== WORKING DATA ==
============
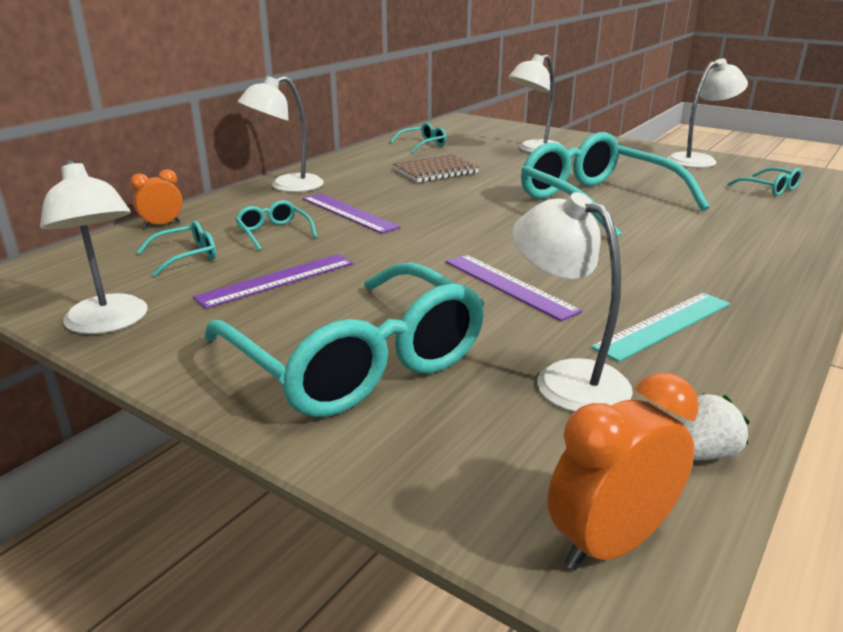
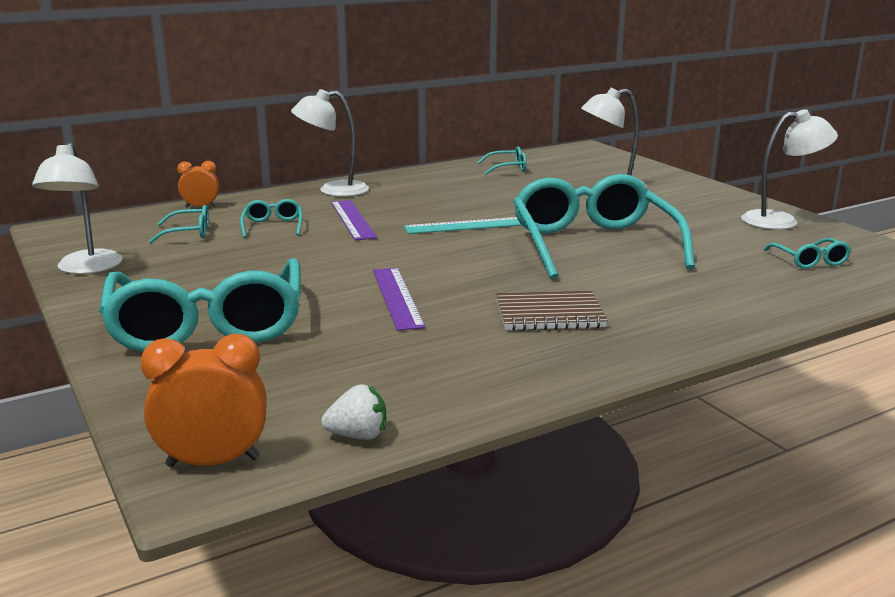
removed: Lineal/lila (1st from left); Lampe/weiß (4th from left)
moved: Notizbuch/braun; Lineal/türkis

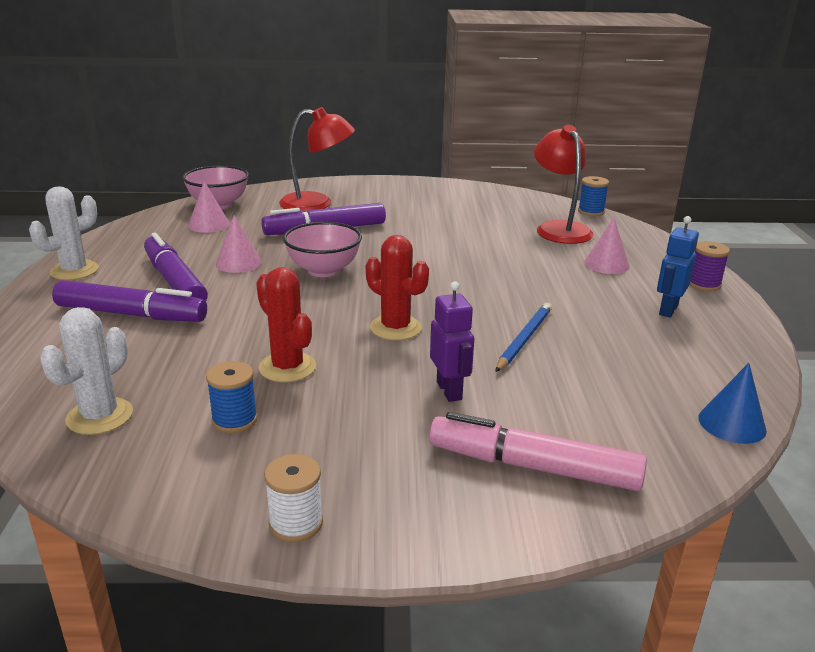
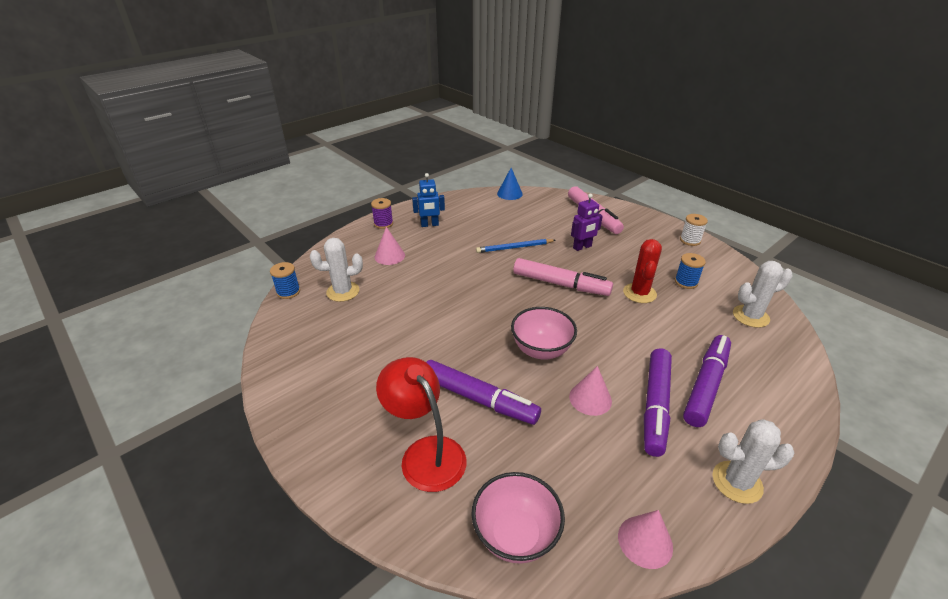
moved: Kegel/rosa (1st from left in the first image) to Kegel/rosa (3rd from left)
replaced: Kaktus/rot (2nd from left) to Filzstift/rosa (1st from left); Lampe/rot (2nd from left) to Kaktus/weiß (1st from left)
turned: Filzstift/lila (1st from left in the first image) 60 degrees clockwise; Roboter/lila 150 degrees counterclockwise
============
== TASK REQUIREMENTS ==
Out of the data above, return each line where the word "Lineal" can be found.

== RESPONSE ==
removed: Lineal/lila (1st from left); Lampe/weiß (4th from left)
moved: Notizbuch/braun; Lineal/türkis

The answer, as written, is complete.